WHAT IS BEING ASKED → Report the number of lines in the entries below that include the word "flashlight", and nothing else.

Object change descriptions
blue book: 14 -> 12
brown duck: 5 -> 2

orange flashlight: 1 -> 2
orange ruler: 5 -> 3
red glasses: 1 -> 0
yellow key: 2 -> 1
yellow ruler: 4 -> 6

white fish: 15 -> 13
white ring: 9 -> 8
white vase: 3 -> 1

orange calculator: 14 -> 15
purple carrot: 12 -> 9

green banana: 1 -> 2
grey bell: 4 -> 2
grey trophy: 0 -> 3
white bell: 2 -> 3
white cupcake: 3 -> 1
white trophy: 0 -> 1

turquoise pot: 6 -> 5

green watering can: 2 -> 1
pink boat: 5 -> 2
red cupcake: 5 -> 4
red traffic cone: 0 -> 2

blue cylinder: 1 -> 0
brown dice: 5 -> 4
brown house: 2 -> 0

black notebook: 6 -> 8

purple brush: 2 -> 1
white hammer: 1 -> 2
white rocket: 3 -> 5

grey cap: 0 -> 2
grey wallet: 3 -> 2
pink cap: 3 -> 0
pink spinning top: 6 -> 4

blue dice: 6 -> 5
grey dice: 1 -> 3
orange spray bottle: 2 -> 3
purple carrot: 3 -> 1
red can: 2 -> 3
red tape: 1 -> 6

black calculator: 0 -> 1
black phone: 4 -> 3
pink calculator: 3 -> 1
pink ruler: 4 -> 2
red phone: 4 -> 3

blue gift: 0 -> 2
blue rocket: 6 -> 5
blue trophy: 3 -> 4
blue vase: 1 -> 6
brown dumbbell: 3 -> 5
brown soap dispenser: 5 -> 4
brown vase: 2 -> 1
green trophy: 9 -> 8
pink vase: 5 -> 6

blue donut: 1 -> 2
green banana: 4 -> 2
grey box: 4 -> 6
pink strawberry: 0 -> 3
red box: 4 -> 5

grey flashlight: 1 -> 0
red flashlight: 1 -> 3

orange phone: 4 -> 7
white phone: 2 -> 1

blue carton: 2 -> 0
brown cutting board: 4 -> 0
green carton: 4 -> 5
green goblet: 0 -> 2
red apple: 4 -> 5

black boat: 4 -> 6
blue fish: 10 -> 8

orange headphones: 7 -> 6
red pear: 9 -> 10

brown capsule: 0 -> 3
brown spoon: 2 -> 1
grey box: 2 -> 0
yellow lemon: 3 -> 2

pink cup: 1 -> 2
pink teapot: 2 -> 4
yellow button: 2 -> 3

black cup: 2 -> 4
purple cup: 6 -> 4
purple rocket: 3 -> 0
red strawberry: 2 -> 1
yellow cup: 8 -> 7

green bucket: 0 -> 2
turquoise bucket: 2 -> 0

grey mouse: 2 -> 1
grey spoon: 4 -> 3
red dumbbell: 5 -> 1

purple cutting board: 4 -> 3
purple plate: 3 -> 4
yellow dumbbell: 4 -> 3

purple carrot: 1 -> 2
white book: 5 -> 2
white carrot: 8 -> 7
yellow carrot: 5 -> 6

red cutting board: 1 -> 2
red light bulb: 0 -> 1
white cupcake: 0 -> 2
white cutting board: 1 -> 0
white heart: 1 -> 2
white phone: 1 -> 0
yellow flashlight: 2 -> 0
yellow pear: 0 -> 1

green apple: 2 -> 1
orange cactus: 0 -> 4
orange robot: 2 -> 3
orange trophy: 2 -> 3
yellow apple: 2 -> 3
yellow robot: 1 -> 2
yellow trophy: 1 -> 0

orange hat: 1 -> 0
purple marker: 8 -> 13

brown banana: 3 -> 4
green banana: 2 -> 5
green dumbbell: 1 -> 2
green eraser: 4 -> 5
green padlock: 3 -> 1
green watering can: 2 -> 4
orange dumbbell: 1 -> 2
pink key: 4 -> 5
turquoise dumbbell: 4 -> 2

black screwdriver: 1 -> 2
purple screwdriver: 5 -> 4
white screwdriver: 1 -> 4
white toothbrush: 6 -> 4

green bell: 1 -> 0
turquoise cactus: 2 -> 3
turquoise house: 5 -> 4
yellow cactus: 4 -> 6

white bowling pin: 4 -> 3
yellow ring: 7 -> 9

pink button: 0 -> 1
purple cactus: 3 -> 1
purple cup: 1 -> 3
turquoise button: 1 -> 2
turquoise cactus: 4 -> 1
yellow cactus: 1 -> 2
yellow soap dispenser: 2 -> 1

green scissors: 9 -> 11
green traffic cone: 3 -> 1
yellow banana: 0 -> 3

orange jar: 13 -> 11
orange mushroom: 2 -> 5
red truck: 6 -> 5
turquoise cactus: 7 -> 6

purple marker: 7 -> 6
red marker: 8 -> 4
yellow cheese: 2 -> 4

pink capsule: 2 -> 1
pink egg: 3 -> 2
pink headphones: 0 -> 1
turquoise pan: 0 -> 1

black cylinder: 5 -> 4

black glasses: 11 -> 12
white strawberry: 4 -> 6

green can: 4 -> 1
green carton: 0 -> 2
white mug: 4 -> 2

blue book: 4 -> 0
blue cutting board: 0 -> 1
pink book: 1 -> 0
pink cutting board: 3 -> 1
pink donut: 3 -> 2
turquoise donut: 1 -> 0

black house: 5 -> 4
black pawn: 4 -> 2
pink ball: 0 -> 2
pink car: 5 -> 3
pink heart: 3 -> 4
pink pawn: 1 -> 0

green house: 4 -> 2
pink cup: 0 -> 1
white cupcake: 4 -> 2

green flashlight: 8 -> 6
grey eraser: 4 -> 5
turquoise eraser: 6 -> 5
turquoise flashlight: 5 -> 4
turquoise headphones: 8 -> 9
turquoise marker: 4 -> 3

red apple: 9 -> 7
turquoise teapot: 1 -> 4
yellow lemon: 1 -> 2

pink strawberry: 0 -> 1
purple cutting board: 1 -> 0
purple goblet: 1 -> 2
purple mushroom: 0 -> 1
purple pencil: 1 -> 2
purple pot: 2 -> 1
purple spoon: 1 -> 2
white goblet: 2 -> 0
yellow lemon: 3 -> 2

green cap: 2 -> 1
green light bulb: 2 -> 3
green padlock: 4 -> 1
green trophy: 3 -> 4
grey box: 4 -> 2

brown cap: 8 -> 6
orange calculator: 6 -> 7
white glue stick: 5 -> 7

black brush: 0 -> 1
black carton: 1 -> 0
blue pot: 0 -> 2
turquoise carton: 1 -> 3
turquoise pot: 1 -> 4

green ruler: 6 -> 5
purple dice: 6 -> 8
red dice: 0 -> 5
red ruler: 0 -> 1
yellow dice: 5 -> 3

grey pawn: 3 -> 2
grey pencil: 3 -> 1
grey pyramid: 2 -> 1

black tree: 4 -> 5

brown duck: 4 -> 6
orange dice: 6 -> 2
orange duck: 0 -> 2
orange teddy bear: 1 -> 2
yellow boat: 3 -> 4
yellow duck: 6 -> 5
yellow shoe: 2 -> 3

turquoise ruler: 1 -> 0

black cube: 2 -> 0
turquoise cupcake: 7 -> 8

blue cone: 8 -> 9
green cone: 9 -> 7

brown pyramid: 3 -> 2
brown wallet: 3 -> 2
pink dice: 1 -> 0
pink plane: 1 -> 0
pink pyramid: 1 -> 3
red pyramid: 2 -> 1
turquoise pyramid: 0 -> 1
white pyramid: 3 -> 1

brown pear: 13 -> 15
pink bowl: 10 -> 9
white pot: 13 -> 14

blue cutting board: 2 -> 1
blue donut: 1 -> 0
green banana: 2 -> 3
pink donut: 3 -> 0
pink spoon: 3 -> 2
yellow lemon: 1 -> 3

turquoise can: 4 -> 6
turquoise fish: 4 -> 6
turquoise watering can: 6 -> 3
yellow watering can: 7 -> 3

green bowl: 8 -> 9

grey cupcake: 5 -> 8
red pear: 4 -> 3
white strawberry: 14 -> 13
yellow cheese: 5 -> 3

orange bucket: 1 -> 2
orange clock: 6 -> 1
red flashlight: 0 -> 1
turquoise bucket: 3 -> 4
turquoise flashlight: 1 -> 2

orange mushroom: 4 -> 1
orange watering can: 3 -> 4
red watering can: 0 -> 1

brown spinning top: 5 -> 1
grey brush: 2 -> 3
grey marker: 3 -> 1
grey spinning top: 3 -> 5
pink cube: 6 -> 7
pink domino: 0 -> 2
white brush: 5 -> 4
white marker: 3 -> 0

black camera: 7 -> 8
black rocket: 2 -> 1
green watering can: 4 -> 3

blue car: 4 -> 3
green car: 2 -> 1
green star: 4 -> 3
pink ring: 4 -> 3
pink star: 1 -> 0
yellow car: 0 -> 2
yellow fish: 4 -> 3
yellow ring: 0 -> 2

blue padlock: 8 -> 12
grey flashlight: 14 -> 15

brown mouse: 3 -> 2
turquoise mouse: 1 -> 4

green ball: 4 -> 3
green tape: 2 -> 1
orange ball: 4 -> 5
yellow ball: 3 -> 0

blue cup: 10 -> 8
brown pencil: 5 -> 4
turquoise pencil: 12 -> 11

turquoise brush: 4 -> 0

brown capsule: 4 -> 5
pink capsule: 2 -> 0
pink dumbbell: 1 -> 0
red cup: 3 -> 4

SOLUTION TO THIS PROBLEM → 9